_What the exercise asks_.
Up to and including the line with "blue plate C2 level 1 -> tan plate C2 level 1", restate every line of the records below word for word, from the first line on, leaving out the pictures.

_Information provided_.
-=-=-

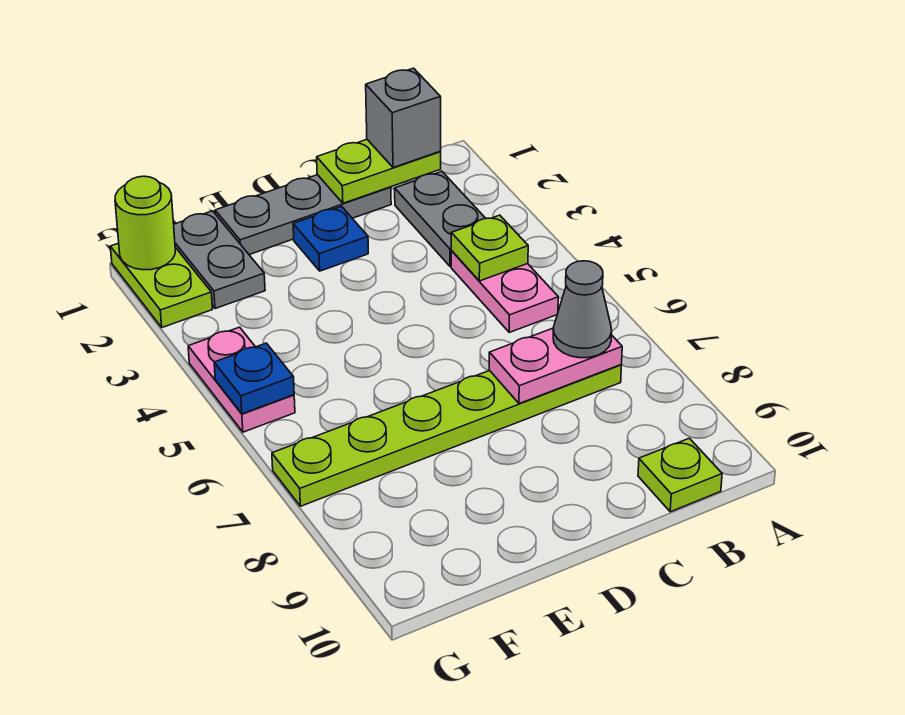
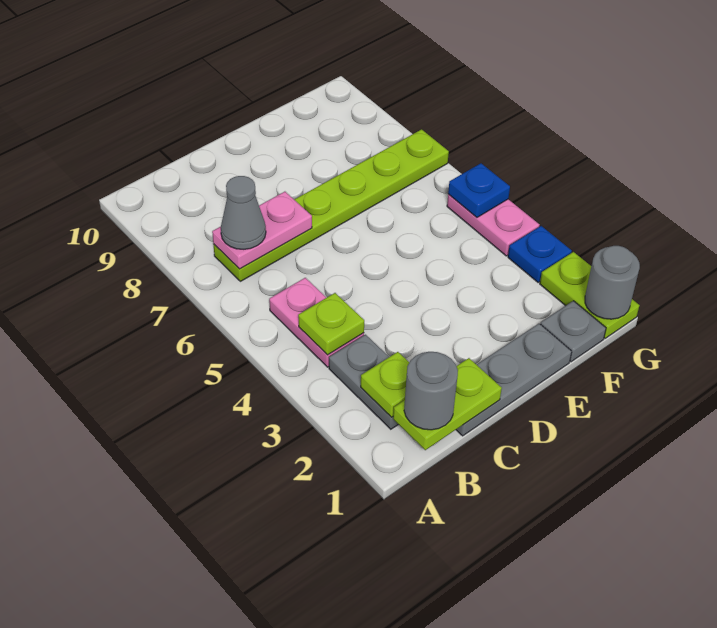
grey brick B1 level 3 -> grey round brick B1 level 3
lime plate B10 level 1 -> lime plate B2 level 2
blue plate D2 level 1 -> blue plate G3 level 1
grey plate F1:F2 level 1 -> grey plate F1 level 1
lime round brick G1 level 2 -> grey round brick G1 level 2

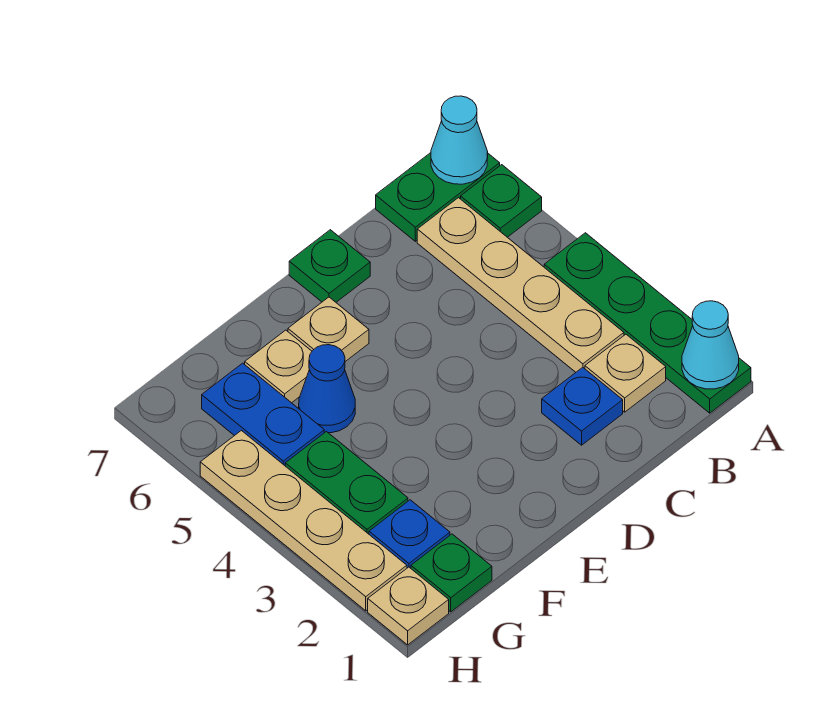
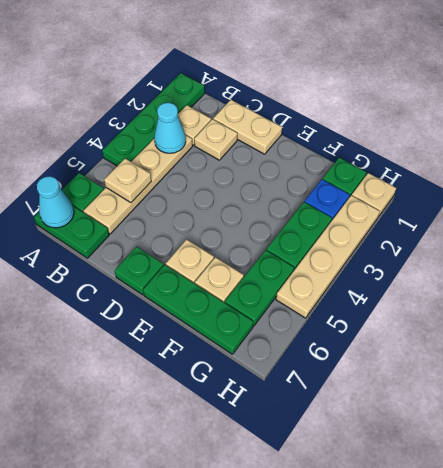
cyan cone A1 level 2 -> cyan cone B3 level 2
none -> tan plate B5 level 2
none -> tan plate C1:D1 level 1
blue plate C2 level 1 -> tan plate C2 level 1
none -> green plate E7:G7 level 1
blue cone F5 level 1 -> none
blue plate G5:G6 level 1 -> green plate G5:G6 level 1

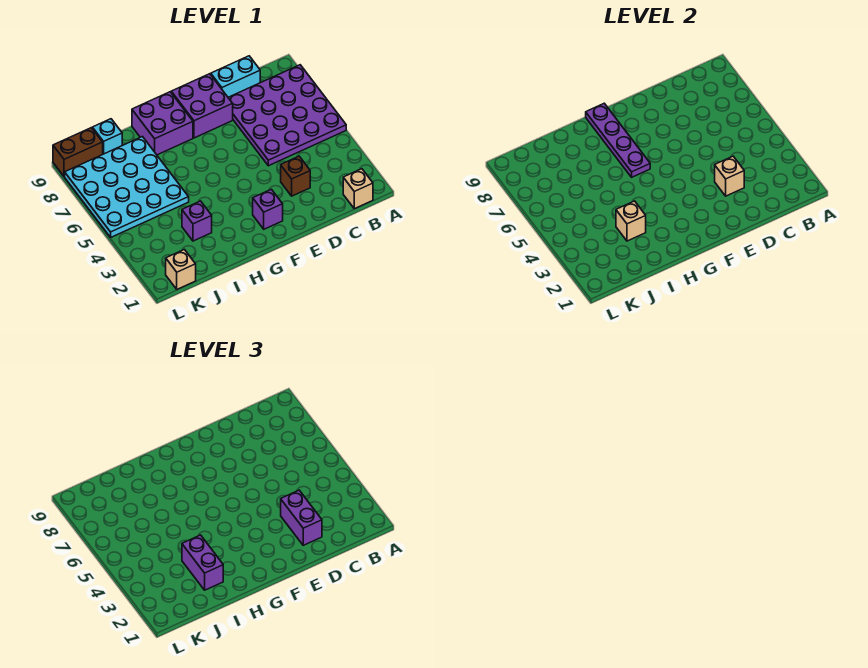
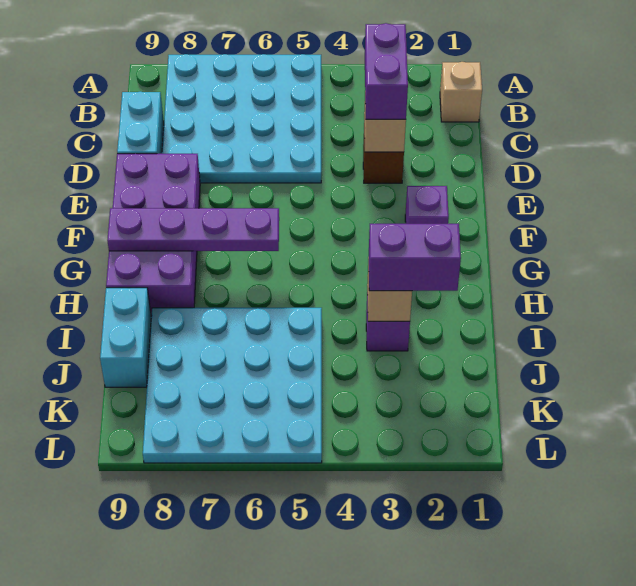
purple plate A5:D8 level 1 -> cyan plate A5:D8 level 1
purple brick D2:D3 level 3 -> purple brick C3:D3 level 3
cyan brick J9 level 1 -> cyan brick I9:J9 level 1
tan brick K1 level 1 -> none
brown brick K9:L9 level 1 -> none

-=-=-

_Task answer_.
grey brick B1 level 3 -> grey round brick B1 level 3
lime plate B10 level 1 -> lime plate B2 level 2
blue plate D2 level 1 -> blue plate G3 level 1
grey plate F1:F2 level 1 -> grey plate F1 level 1
lime round brick G1 level 2 -> grey round brick G1 level 2

cyan cone A1 level 2 -> cyan cone B3 level 2
none -> tan plate B5 level 2
none -> tan plate C1:D1 level 1
blue plate C2 level 1 -> tan plate C2 level 1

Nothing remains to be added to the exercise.